Records from a spatial question set:
- - - - - - -
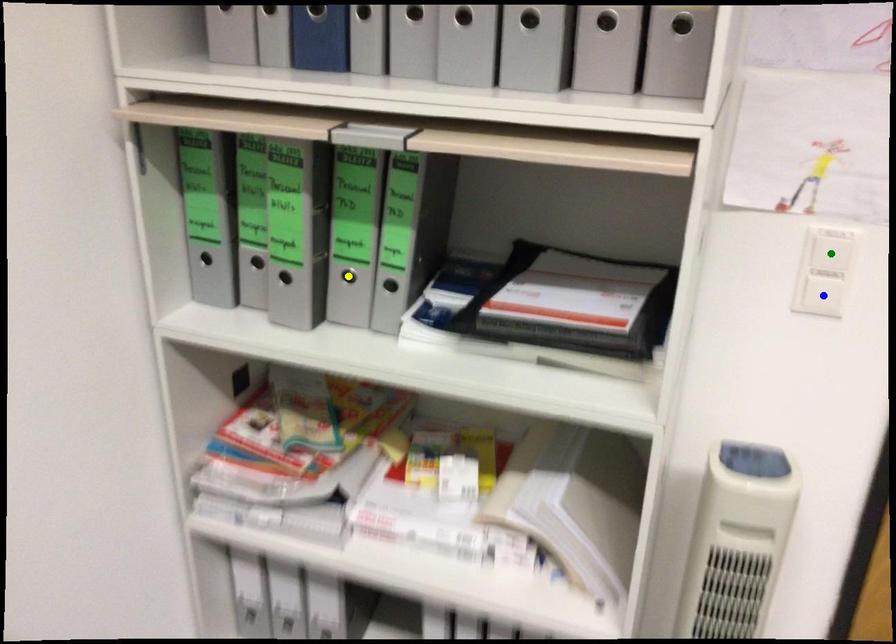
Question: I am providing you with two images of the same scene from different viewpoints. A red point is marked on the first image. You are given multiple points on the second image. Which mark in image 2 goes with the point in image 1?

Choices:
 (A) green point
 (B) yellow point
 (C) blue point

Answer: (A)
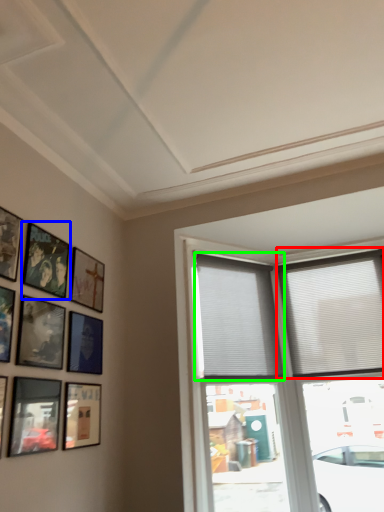
Question: Which object is the farthest from window (highlighted by a red box)? Choose among these: picture frame (highlighted by a blue box) or window (highlighted by a green box).

Choices:
 (A) picture frame
 (B) window

Answer: (A)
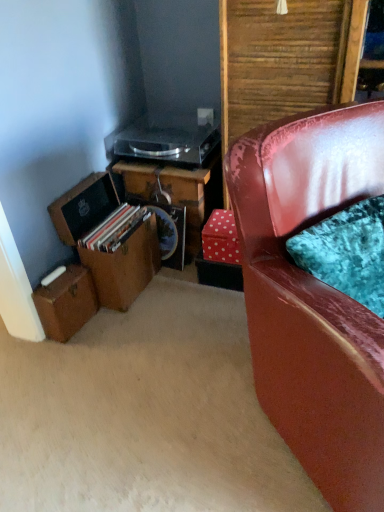
This screenshot has height=512, width=384. Identify the location of free space to the right of brown leather suitcase at lower left, the second box from the bottom. (175, 292).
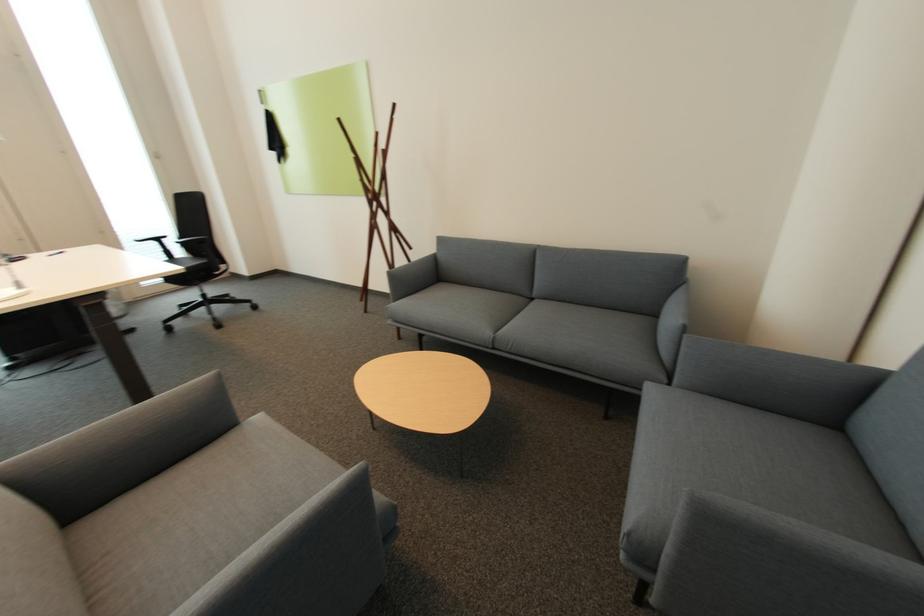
- - - - - - -
Express every line of the entries from the one containing "Question: Which object" through the end, inclusive, as a Markdown table with columns Row and Line. Omit blank lines and pictures.

§ **Solution for this task**:
| Row | Line |
|---|---|
| 1 | Question: Which object is the farthest from window (highlighted by a red box)? Choose among these: picture frame (highlighted by a blue box) or window (highlighted by a green box). |
| 2 | Choices: |
| 3 |  (A) picture frame |
| 4 |  (B) window |
| 5 | Answer: (A) |
| 6 | This screenshot has height=512, width=384. Identify the location of free space to the right of brown leather suitcase at lower left, the second box from the bottom. (175, 292). |